WHAT TO WORK ON
Both the line containing "IC2: NOT 74HC04" and the line containing "IC21: OR 74LS32" belong to the span. Output exactly that span from the listing below, and nothing outside it.

DATA FOR PROCESSING
● ● ●
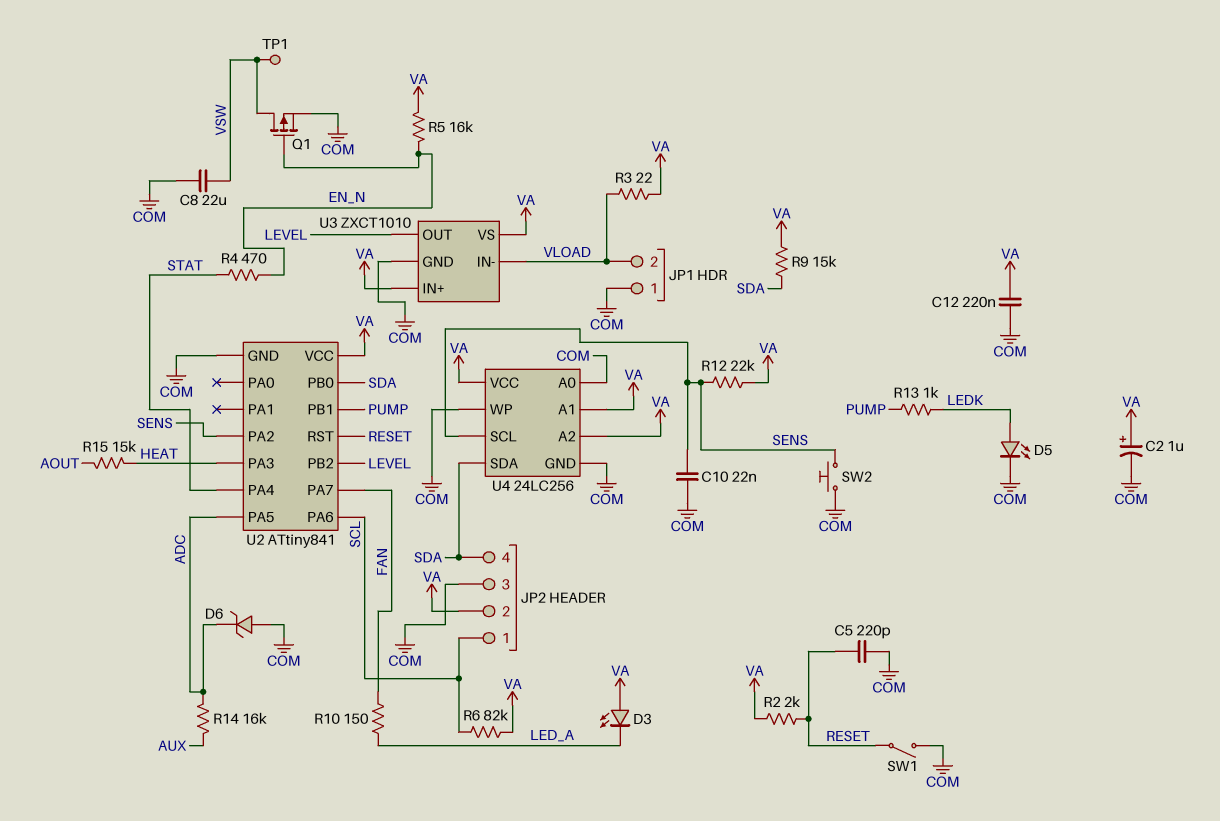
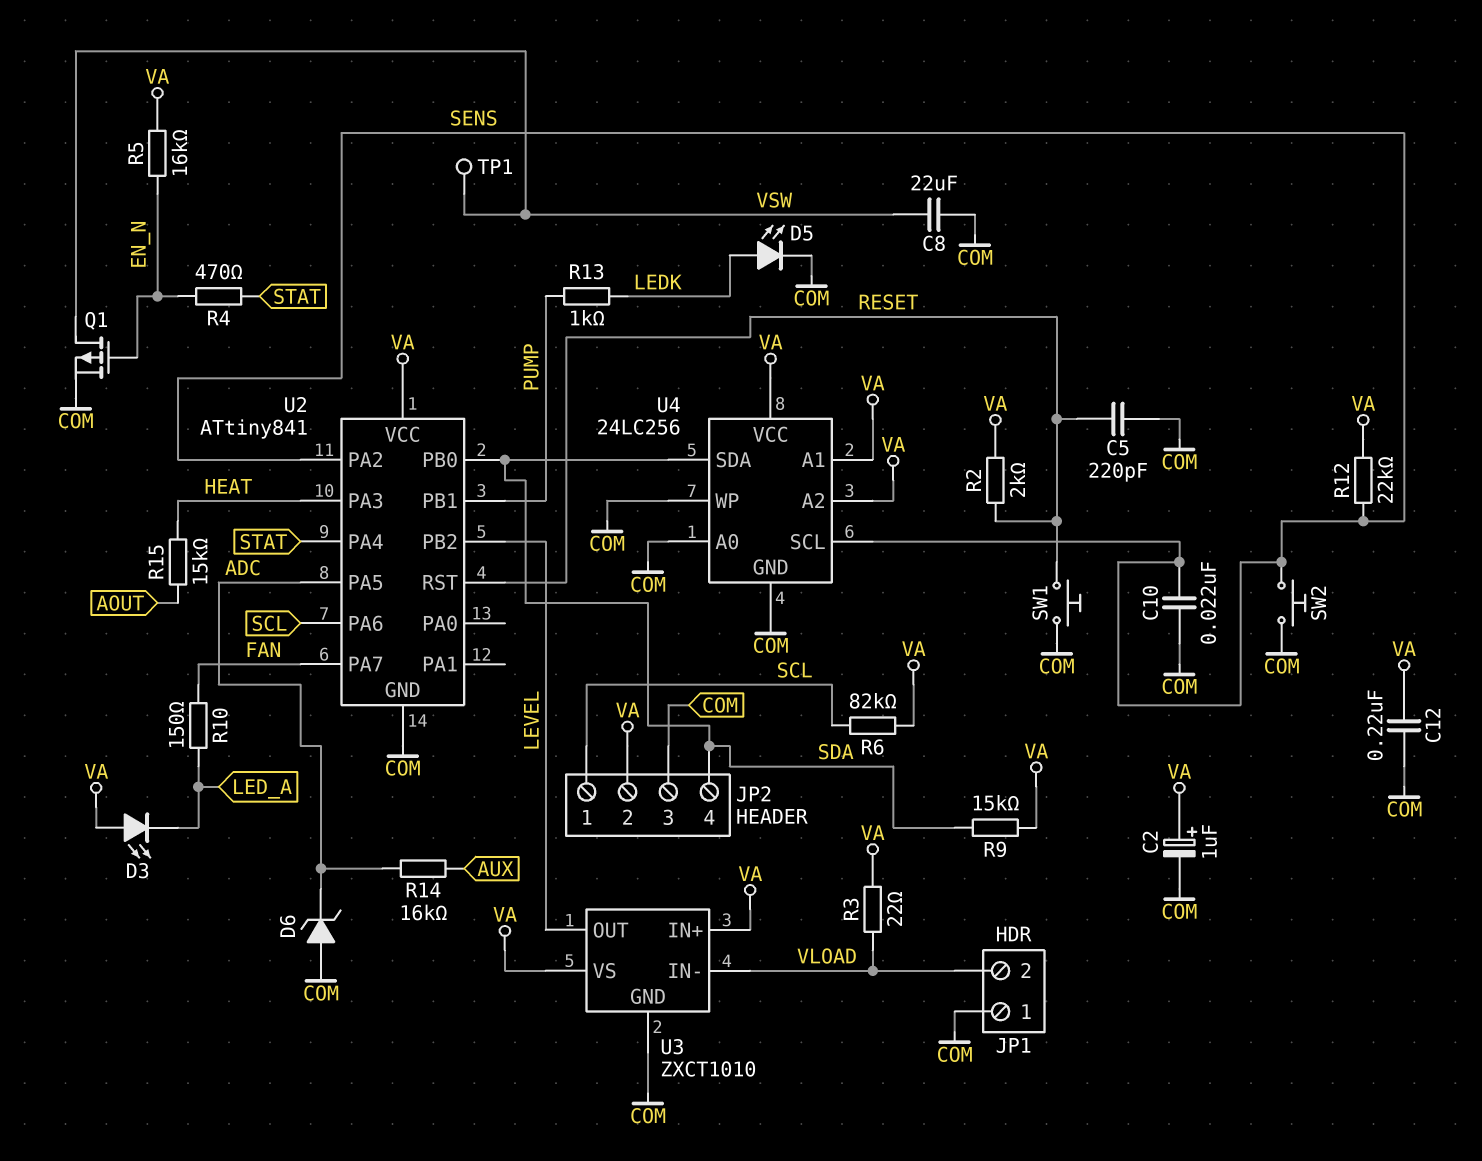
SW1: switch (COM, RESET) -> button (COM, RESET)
● ● ●
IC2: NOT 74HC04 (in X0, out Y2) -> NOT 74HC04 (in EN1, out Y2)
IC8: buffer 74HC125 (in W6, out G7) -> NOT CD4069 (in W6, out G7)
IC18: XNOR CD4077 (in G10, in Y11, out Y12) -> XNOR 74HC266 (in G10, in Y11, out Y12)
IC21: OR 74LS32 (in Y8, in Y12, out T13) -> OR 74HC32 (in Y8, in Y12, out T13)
● ● ●
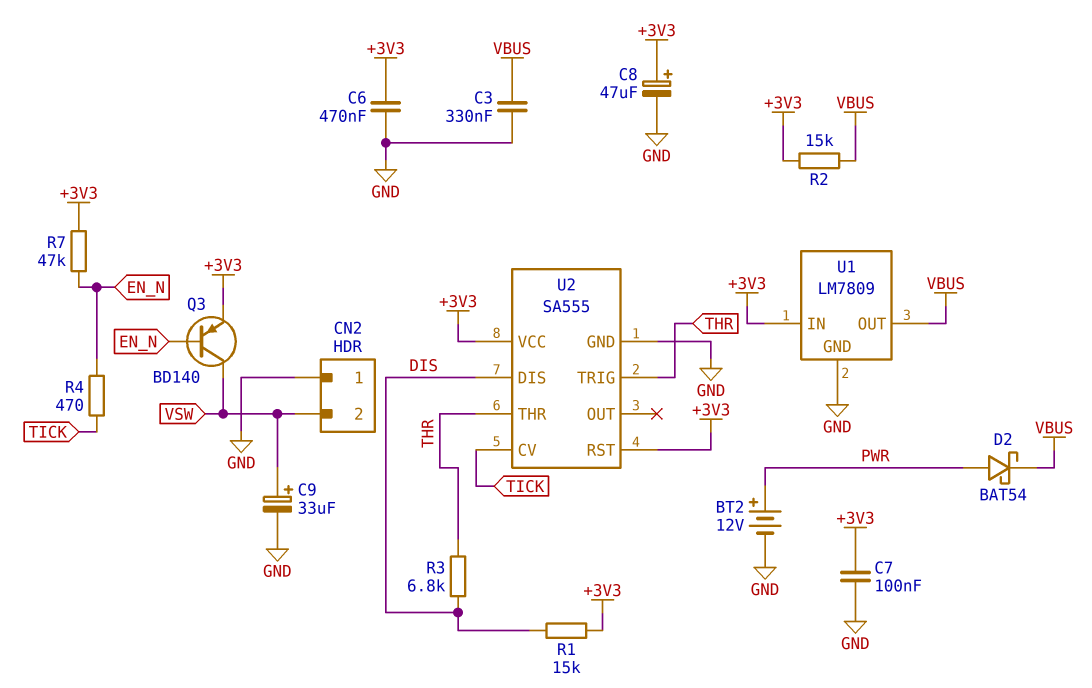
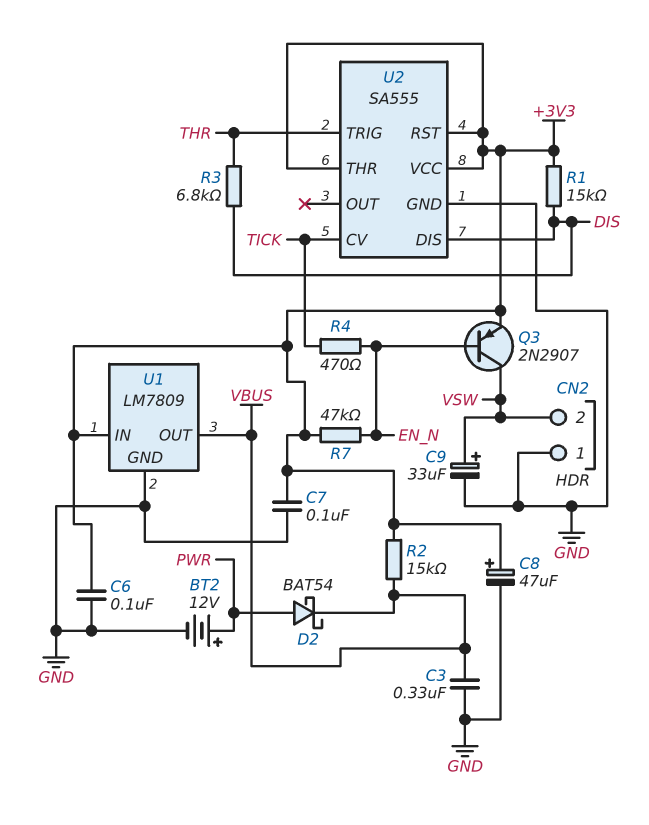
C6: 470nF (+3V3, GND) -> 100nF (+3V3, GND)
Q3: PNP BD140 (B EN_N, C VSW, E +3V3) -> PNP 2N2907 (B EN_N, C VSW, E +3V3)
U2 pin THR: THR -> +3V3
● ● ●
RESPONSE TO THE EXERCISE
IC2: NOT 74HC04 (in X0, out Y2) -> NOT 74HC04 (in EN1, out Y2)
IC8: buffer 74HC125 (in W6, out G7) -> NOT CD4069 (in W6, out G7)
IC18: XNOR CD4077 (in G10, in Y11, out Y12) -> XNOR 74HC266 (in G10, in Y11, out Y12)
IC21: OR 74LS32 (in Y8, in Y12, out T13) -> OR 74HC32 (in Y8, in Y12, out T13)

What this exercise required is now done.